▸ **TASK TO COMPLETE**
If a record contains an image, leave the image out and repeat everything else exactly.

▸ **DATA FOR THIS TASK**
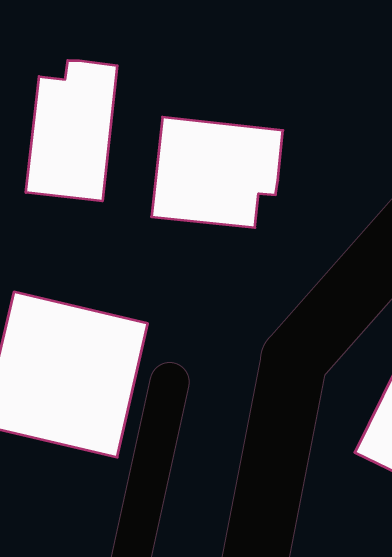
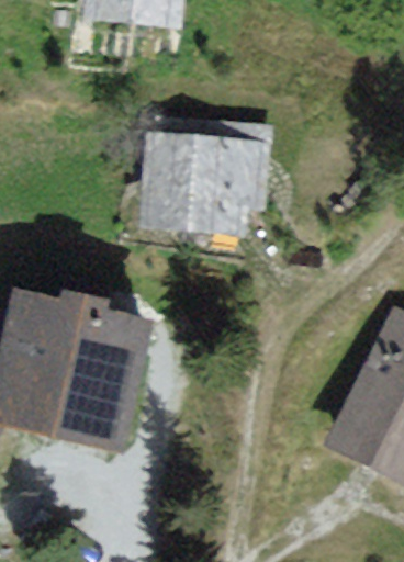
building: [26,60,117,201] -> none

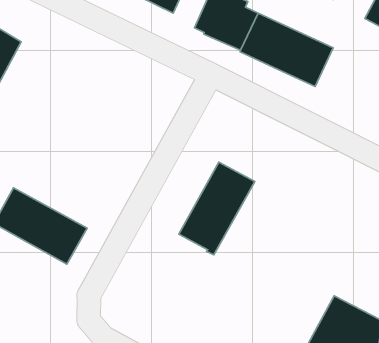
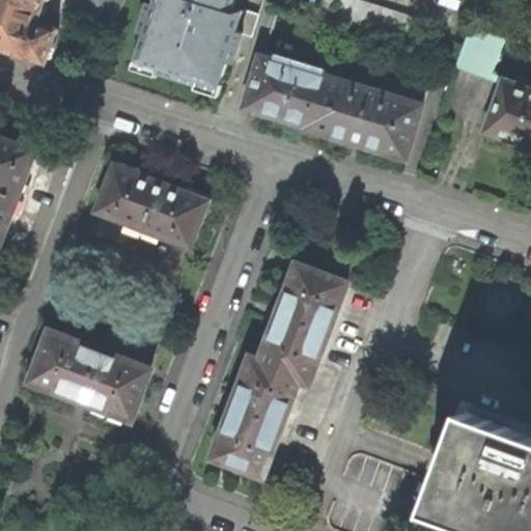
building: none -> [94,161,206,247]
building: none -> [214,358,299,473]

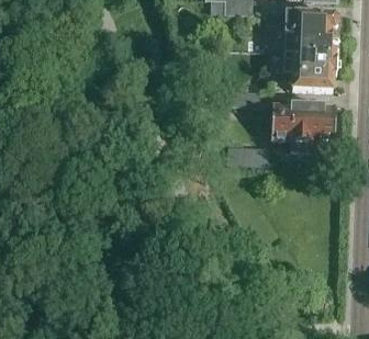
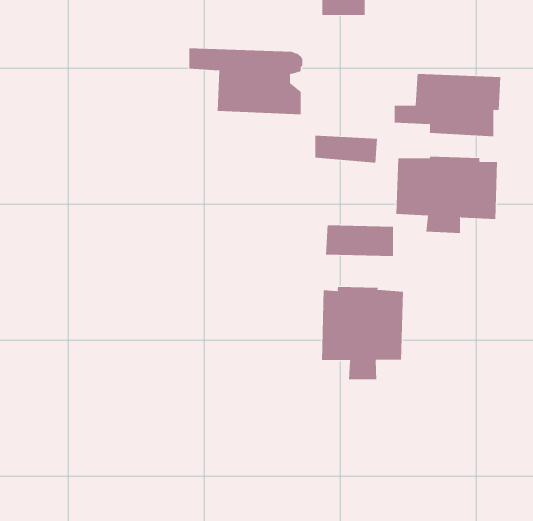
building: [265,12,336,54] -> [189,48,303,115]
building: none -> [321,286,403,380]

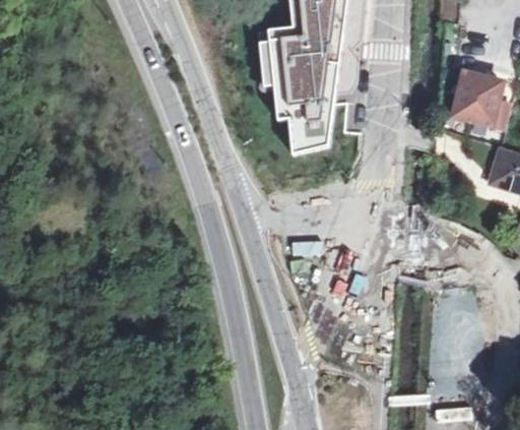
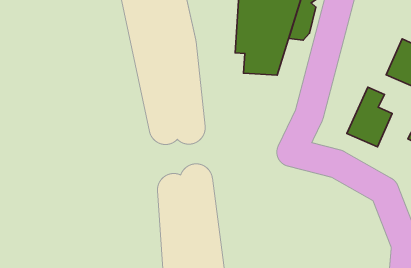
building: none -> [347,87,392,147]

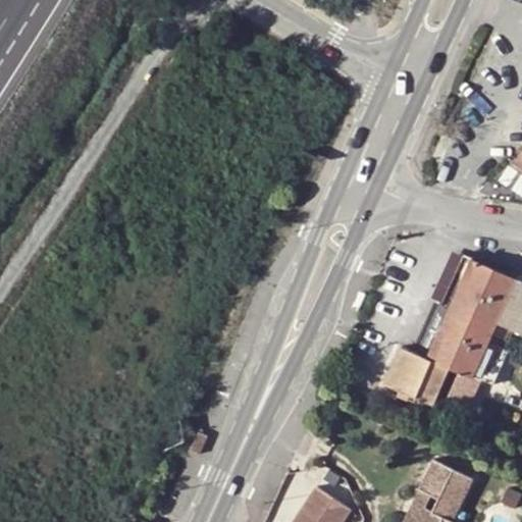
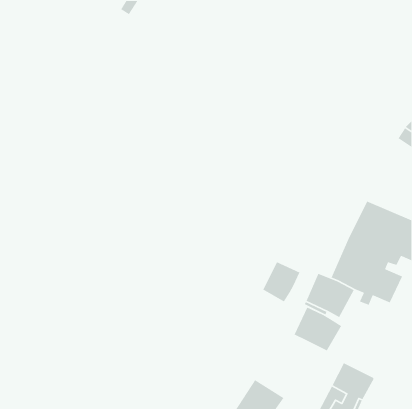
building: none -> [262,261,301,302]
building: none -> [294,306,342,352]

▸ **OUTPUT OF THE EXERCISE**
building: [26,60,117,201] -> none

building: none -> [94,161,206,247]
building: none -> [214,358,299,473]

building: [265,12,336,54] -> [189,48,303,115]
building: none -> [321,286,403,380]

building: none -> [347,87,392,147]

building: none -> [262,261,301,302]
building: none -> [294,306,342,352]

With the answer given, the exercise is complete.